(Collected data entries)
______________________________

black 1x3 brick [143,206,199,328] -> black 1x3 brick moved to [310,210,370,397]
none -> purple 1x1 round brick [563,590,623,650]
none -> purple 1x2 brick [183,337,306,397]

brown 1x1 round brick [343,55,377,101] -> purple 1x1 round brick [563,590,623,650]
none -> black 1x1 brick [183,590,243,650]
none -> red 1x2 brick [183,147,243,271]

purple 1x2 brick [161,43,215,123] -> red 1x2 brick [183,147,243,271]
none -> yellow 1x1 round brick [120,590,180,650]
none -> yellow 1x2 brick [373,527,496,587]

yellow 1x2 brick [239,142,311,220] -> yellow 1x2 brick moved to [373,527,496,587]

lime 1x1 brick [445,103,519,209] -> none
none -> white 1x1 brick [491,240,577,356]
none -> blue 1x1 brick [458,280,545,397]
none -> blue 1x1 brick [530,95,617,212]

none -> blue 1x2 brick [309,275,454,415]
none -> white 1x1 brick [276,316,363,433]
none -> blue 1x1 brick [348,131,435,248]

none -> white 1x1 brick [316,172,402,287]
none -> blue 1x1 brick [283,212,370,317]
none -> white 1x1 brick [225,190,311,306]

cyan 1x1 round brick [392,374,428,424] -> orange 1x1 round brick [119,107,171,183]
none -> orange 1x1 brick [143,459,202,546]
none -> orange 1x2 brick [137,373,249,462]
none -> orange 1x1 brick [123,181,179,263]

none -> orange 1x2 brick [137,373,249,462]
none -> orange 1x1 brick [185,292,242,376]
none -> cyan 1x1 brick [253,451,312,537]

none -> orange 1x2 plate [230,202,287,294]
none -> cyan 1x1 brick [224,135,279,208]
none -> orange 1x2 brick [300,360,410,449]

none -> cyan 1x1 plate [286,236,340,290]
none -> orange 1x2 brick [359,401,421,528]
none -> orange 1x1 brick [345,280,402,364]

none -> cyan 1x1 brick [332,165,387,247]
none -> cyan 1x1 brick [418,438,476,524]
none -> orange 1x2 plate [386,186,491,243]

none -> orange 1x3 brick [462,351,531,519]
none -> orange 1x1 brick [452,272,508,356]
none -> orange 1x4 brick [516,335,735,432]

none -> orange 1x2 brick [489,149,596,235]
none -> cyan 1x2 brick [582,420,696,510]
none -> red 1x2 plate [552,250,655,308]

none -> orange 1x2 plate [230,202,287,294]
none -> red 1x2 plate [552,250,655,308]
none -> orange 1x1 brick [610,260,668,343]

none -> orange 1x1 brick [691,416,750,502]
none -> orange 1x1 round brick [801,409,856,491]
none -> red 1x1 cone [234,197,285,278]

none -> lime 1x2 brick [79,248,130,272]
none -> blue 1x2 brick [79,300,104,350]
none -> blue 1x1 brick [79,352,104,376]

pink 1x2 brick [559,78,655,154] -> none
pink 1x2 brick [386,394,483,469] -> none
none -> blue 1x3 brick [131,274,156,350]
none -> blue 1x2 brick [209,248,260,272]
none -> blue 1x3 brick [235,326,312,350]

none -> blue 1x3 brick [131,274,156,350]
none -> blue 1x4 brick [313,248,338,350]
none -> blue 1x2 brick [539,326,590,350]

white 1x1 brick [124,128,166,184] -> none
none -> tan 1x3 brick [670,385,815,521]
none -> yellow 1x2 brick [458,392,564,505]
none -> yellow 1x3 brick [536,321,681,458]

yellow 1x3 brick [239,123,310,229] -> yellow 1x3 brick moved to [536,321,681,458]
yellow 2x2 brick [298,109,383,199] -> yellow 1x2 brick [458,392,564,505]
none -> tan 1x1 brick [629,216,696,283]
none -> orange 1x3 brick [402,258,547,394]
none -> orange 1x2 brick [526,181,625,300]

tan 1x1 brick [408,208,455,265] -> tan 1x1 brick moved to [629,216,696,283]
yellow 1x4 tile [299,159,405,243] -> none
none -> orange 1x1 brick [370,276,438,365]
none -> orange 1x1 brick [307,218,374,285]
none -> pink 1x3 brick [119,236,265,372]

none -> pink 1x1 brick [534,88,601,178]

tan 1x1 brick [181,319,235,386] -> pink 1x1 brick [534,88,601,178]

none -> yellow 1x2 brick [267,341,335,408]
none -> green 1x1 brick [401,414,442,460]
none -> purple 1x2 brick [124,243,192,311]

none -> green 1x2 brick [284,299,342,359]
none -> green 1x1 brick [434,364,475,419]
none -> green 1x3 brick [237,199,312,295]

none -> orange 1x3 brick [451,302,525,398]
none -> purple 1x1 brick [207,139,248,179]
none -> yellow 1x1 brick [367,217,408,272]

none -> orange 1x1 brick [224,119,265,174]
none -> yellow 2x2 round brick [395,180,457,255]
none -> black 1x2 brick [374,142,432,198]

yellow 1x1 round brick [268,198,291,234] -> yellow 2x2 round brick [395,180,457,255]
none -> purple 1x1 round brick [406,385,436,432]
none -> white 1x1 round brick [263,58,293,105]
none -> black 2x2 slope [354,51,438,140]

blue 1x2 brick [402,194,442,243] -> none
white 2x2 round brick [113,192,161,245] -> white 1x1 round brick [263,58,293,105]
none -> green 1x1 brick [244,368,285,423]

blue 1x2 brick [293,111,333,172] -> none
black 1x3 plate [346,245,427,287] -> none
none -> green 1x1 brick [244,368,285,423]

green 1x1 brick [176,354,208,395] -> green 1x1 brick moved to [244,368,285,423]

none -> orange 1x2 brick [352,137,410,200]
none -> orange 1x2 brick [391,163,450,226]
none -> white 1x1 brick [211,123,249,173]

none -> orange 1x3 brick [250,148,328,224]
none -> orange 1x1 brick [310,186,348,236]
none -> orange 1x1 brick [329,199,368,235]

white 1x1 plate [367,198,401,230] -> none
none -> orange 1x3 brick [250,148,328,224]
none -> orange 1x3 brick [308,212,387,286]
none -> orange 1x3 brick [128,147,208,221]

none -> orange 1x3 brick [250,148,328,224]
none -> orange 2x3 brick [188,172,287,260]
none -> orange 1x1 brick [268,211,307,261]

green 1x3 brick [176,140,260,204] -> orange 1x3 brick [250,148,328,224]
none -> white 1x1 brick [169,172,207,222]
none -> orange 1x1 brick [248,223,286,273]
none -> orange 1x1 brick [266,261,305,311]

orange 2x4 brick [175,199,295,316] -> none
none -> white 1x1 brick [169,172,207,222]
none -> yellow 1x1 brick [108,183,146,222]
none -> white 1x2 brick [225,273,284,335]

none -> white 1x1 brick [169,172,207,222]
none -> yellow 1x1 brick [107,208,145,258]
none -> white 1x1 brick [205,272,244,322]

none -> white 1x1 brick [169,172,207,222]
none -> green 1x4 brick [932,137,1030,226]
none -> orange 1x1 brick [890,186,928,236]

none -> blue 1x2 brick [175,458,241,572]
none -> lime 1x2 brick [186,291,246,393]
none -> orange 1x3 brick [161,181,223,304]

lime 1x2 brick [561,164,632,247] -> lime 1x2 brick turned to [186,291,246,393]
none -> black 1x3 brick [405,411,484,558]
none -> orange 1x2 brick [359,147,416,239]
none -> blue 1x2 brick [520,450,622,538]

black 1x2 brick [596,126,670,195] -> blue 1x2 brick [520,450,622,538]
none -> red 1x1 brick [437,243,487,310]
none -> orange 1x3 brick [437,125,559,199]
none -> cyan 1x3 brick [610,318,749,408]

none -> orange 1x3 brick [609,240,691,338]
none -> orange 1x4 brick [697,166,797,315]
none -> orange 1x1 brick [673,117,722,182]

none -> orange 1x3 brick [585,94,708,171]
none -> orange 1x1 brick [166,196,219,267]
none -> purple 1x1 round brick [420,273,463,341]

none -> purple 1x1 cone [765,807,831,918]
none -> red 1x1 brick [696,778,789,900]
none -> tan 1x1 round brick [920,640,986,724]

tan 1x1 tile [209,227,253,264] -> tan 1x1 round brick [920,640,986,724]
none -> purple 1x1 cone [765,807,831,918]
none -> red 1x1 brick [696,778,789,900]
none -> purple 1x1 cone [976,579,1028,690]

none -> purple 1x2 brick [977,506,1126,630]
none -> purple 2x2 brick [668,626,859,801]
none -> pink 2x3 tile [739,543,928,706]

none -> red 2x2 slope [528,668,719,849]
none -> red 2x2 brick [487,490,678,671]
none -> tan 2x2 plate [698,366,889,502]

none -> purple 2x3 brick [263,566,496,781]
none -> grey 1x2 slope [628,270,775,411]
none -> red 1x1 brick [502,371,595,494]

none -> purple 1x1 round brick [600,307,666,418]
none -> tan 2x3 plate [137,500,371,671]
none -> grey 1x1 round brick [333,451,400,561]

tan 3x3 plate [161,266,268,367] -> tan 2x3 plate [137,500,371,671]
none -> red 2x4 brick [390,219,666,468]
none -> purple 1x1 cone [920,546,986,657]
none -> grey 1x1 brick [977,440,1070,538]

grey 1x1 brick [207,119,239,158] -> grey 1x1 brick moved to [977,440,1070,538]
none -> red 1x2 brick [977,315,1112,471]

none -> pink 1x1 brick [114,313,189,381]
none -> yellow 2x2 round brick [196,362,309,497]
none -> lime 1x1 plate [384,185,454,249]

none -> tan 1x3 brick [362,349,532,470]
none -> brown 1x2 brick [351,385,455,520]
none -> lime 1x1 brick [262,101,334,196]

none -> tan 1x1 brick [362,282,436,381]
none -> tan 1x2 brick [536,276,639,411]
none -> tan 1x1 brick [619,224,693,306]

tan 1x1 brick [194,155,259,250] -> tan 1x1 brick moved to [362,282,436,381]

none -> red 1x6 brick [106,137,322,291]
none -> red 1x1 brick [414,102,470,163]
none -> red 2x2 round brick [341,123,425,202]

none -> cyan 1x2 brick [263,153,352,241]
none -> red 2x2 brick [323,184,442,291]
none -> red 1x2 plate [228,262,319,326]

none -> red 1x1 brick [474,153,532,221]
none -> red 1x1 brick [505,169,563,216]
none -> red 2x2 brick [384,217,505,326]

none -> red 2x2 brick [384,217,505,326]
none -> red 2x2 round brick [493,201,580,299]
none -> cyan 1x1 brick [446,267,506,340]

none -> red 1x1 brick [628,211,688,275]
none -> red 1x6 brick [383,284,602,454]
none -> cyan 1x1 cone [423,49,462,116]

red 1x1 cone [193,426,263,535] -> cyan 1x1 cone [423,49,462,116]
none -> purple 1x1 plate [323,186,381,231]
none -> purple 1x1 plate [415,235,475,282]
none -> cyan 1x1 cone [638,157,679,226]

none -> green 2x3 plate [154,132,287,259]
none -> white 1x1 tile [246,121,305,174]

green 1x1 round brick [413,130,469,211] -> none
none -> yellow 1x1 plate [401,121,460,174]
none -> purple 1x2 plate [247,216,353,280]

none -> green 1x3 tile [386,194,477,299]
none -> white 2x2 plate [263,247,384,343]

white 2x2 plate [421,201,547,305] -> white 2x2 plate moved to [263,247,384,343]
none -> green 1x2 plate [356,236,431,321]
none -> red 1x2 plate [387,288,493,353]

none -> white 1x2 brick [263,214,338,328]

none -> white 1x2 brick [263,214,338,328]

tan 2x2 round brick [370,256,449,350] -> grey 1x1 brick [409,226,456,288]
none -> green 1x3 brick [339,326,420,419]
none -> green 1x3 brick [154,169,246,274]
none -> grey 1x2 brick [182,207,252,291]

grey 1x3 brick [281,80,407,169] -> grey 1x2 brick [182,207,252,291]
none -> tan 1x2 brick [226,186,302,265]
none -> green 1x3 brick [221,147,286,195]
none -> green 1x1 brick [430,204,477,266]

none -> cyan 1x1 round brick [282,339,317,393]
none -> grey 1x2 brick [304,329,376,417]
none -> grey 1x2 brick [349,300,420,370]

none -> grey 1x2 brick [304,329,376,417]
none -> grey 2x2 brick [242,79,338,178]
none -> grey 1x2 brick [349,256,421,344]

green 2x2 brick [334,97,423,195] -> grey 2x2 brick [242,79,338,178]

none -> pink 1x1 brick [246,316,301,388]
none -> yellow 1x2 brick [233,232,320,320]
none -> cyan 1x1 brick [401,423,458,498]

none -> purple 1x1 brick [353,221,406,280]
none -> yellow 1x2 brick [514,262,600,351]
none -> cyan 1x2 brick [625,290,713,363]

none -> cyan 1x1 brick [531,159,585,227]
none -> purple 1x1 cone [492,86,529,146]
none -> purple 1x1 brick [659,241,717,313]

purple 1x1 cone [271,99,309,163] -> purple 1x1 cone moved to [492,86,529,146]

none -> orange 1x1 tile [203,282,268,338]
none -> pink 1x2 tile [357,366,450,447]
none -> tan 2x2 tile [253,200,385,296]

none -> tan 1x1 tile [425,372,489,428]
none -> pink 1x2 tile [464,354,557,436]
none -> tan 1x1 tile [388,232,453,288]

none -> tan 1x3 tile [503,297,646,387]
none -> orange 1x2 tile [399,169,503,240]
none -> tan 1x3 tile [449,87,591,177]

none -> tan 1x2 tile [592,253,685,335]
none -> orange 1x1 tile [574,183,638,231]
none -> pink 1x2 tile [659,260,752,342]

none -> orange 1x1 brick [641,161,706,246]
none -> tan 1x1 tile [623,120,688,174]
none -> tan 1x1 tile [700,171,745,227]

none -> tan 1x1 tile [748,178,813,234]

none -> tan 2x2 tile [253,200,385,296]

______________________________

Begin at the first line of the records above and restate each line word for word, stopping after the line with "none -> cyan 1x1 brick [253,451,312,537]".

black 1x3 brick [143,206,199,328] -> black 1x3 brick moved to [310,210,370,397]
none -> purple 1x1 round brick [563,590,623,650]
none -> purple 1x2 brick [183,337,306,397]

brown 1x1 round brick [343,55,377,101] -> purple 1x1 round brick [563,590,623,650]
none -> black 1x1 brick [183,590,243,650]
none -> red 1x2 brick [183,147,243,271]

purple 1x2 brick [161,43,215,123] -> red 1x2 brick [183,147,243,271]
none -> yellow 1x1 round brick [120,590,180,650]
none -> yellow 1x2 brick [373,527,496,587]

yellow 1x2 brick [239,142,311,220] -> yellow 1x2 brick moved to [373,527,496,587]

lime 1x1 brick [445,103,519,209] -> none
none -> white 1x1 brick [491,240,577,356]
none -> blue 1x1 brick [458,280,545,397]
none -> blue 1x1 brick [530,95,617,212]

none -> blue 1x2 brick [309,275,454,415]
none -> white 1x1 brick [276,316,363,433]
none -> blue 1x1 brick [348,131,435,248]

none -> white 1x1 brick [316,172,402,287]
none -> blue 1x1 brick [283,212,370,317]
none -> white 1x1 brick [225,190,311,306]

cyan 1x1 round brick [392,374,428,424] -> orange 1x1 round brick [119,107,171,183]
none -> orange 1x1 brick [143,459,202,546]
none -> orange 1x2 brick [137,373,249,462]
none -> orange 1x1 brick [123,181,179,263]

none -> orange 1x2 brick [137,373,249,462]
none -> orange 1x1 brick [185,292,242,376]
none -> cyan 1x1 brick [253,451,312,537]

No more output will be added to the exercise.